DATA TO USE
****************************************

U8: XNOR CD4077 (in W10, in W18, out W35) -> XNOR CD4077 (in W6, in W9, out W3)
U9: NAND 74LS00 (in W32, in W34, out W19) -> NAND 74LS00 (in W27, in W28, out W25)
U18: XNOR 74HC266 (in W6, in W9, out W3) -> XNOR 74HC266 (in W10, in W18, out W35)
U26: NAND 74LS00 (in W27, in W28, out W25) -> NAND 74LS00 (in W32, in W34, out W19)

****************************************

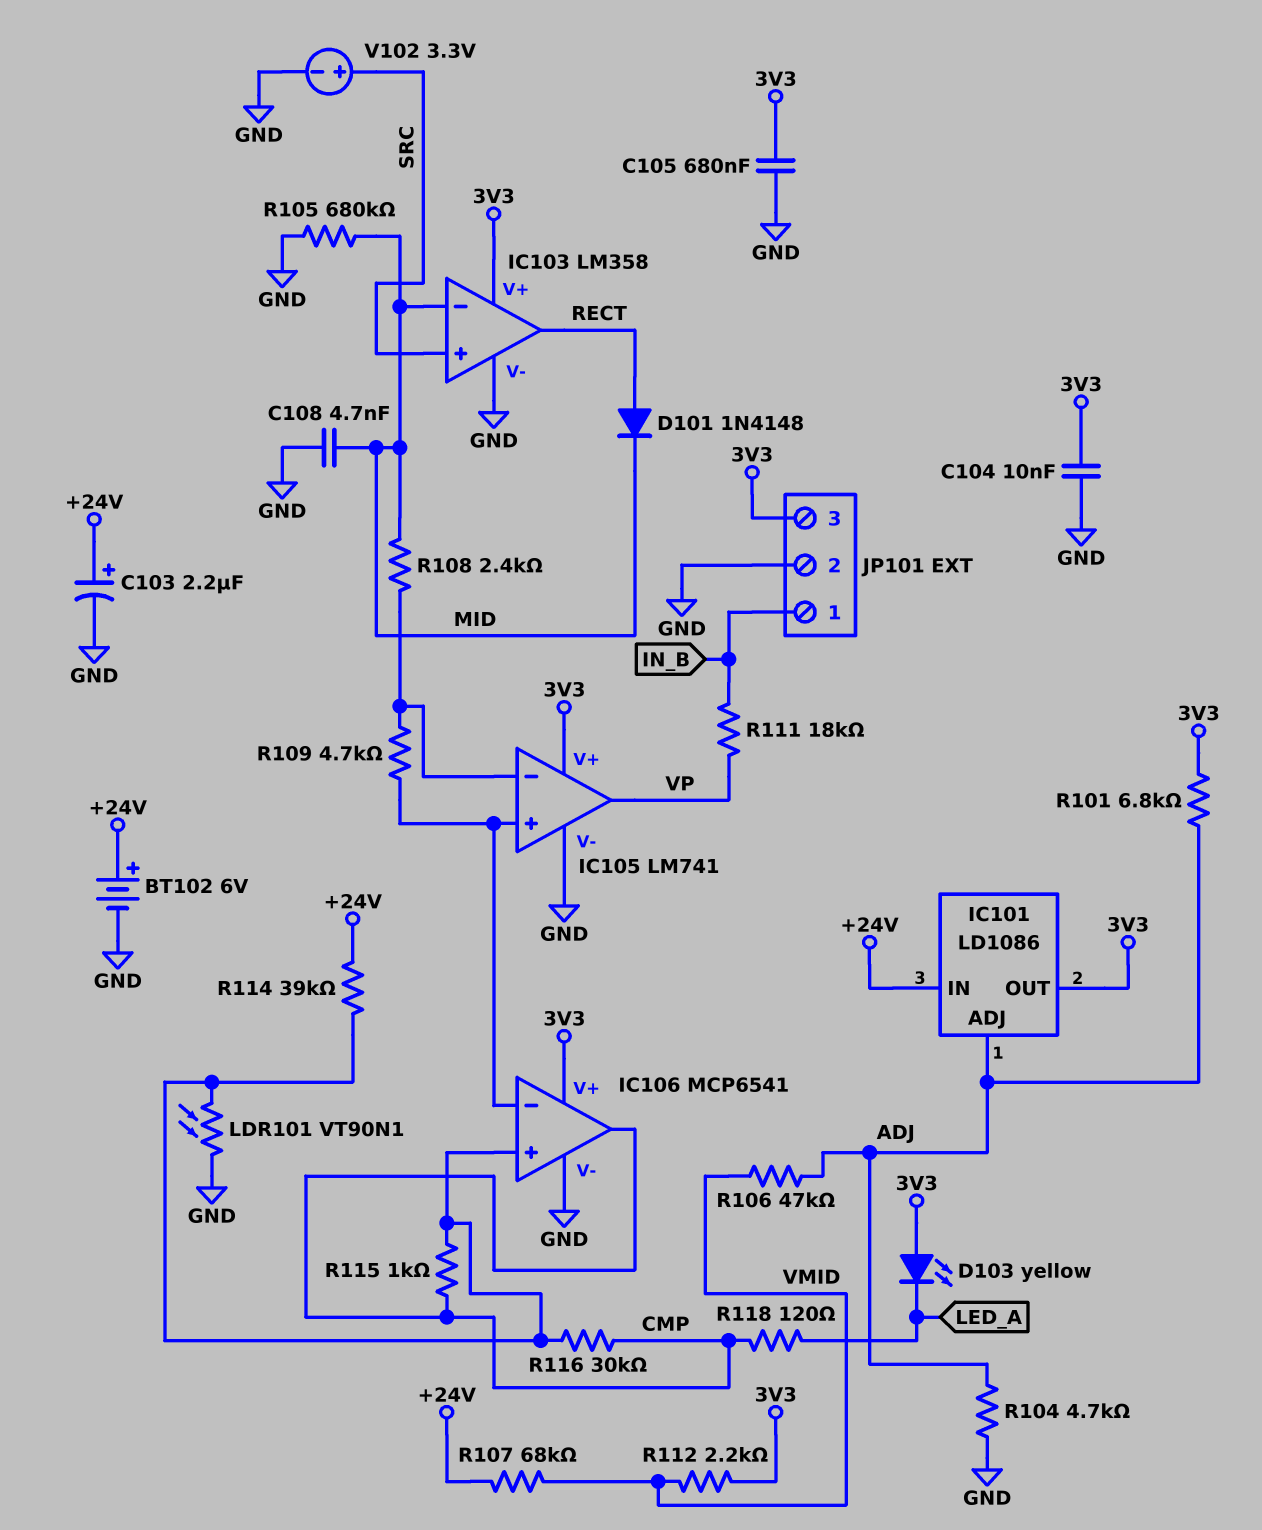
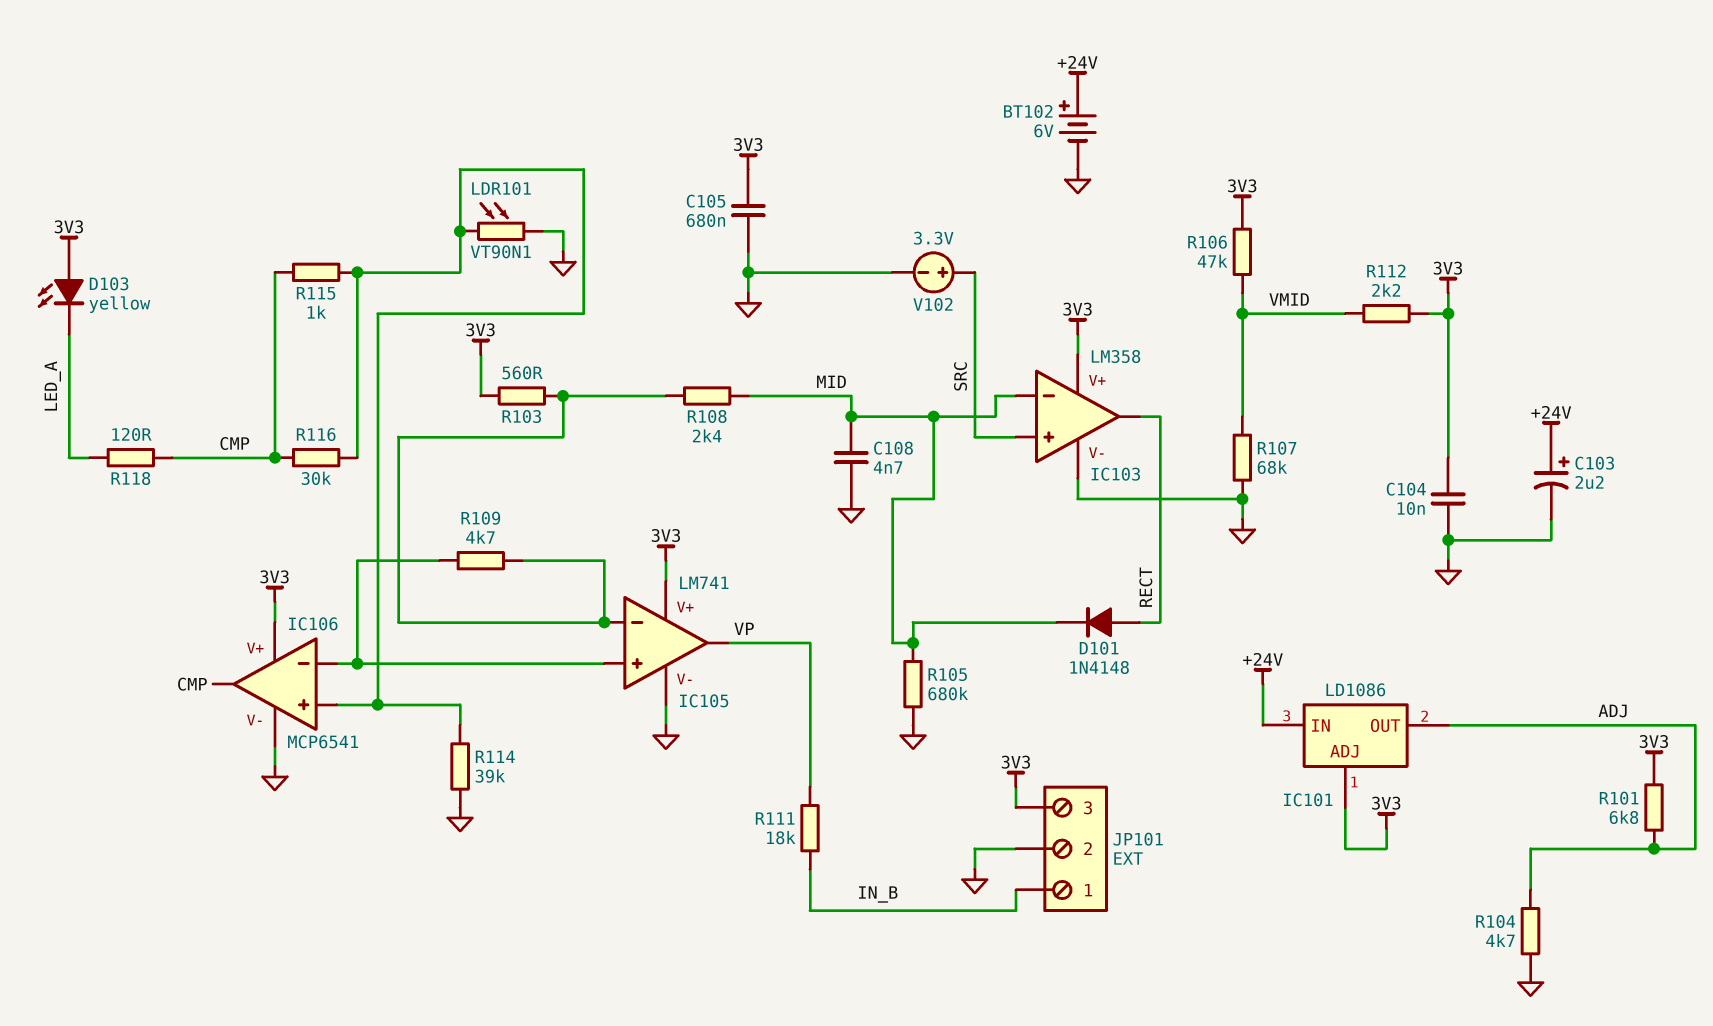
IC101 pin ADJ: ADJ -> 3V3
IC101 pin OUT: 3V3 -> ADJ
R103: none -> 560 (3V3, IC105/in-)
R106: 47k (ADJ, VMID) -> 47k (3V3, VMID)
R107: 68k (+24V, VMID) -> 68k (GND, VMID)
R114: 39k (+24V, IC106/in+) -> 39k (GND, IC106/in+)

****************************************

WHAT THIS TASK INVOLVES
Copy each line of the listing that contains the string "VMID".

EXERCISE SOLUTION
R106: 47k (ADJ, VMID) -> 47k (3V3, VMID)
R107: 68k (+24V, VMID) -> 68k (GND, VMID)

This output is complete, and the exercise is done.